● **EXERCISE OBJECTIVE**: Copy out the lines of the records below, and only those lines, from the one with "lime cone C6 level 2 -> white cone C6 level 2" through the one with "none -> black brick E2:E4 level 1", exactly as they appear.

>>>>>

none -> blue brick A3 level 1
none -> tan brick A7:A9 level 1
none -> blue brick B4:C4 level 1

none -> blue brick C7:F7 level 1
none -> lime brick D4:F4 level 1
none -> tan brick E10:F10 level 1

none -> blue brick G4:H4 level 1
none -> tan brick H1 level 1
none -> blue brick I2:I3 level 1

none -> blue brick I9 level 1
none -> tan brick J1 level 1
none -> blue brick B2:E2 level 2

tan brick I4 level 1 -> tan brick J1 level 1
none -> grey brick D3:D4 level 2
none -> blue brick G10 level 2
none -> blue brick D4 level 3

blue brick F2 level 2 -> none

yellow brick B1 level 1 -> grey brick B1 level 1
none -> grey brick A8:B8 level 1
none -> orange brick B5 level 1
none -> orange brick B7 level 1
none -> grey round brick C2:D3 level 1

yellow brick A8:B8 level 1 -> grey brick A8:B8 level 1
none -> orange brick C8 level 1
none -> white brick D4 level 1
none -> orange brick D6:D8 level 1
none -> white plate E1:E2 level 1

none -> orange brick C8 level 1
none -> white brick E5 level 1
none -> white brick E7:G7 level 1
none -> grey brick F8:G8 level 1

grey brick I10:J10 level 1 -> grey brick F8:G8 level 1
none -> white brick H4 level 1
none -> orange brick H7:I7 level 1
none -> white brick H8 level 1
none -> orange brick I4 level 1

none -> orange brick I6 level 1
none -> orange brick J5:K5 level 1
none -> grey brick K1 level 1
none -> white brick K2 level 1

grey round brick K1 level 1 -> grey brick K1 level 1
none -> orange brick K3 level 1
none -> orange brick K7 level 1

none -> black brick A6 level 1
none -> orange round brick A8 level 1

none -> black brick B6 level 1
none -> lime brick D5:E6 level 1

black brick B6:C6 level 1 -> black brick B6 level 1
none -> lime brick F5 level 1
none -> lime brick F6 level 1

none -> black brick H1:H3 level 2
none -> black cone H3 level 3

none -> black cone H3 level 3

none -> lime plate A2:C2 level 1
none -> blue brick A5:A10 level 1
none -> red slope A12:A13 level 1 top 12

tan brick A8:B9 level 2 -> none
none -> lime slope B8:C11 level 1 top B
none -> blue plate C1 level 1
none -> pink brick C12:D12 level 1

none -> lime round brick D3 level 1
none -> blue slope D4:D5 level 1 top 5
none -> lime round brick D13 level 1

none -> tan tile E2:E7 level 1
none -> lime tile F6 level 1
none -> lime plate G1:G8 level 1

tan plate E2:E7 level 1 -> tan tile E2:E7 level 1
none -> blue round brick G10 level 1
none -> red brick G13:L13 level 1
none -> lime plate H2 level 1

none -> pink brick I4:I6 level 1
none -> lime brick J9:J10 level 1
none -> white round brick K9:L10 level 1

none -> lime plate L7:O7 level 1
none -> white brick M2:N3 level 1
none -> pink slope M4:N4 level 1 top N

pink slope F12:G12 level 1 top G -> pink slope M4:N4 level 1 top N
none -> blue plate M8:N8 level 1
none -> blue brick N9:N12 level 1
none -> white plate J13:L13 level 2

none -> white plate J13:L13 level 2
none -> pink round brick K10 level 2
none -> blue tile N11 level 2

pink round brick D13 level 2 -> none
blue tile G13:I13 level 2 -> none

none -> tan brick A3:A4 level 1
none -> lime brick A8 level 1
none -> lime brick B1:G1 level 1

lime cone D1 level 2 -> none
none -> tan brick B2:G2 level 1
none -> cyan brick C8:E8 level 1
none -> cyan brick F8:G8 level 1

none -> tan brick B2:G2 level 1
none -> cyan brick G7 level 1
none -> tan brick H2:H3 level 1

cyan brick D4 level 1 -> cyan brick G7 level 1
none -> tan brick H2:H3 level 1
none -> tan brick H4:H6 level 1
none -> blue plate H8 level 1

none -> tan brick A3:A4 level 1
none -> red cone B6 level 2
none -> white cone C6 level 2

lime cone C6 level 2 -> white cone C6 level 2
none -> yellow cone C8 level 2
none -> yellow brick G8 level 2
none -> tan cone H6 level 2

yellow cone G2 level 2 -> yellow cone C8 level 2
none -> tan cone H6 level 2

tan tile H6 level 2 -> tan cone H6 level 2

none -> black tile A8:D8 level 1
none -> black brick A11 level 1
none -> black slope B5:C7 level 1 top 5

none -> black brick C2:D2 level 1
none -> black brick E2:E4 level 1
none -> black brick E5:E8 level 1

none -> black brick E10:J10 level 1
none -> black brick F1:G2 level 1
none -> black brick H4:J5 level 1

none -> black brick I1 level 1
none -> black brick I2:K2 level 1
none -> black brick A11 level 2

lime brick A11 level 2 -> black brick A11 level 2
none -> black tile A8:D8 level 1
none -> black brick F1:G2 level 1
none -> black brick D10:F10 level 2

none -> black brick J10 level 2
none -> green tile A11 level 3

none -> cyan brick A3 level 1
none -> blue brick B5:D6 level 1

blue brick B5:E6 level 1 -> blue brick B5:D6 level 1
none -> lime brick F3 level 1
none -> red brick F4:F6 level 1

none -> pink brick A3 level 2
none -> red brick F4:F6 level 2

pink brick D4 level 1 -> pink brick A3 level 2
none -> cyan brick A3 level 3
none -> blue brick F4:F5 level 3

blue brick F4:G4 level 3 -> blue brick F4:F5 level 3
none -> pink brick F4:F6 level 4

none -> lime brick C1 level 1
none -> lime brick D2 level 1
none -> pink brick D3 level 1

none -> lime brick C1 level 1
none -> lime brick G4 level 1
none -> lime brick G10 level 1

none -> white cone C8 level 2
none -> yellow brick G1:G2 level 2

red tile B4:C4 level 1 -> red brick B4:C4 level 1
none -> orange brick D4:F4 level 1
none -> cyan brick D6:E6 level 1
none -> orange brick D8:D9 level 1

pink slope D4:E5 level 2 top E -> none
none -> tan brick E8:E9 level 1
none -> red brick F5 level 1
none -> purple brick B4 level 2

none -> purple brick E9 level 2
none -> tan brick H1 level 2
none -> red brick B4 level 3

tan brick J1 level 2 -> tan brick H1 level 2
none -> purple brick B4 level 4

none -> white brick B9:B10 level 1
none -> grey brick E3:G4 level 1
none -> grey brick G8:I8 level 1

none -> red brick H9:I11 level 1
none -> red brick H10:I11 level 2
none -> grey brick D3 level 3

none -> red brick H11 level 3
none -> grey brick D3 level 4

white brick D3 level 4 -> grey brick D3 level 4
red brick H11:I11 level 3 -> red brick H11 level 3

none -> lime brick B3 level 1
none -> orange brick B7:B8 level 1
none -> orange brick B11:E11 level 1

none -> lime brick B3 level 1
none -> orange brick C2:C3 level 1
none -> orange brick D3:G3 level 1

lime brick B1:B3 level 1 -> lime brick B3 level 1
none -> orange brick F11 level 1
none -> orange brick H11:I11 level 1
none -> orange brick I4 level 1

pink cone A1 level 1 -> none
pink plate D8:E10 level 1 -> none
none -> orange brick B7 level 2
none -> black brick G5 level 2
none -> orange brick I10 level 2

<<<<<

● **ANSWER TO THIS PROBLEM**:
lime cone C6 level 2 -> white cone C6 level 2
none -> yellow cone C8 level 2
none -> yellow brick G8 level 2
none -> tan cone H6 level 2

yellow cone G2 level 2 -> yellow cone C8 level 2
none -> tan cone H6 level 2

tan tile H6 level 2 -> tan cone H6 level 2

none -> black tile A8:D8 level 1
none -> black brick A11 level 1
none -> black slope B5:C7 level 1 top 5

none -> black brick C2:D2 level 1
none -> black brick E2:E4 level 1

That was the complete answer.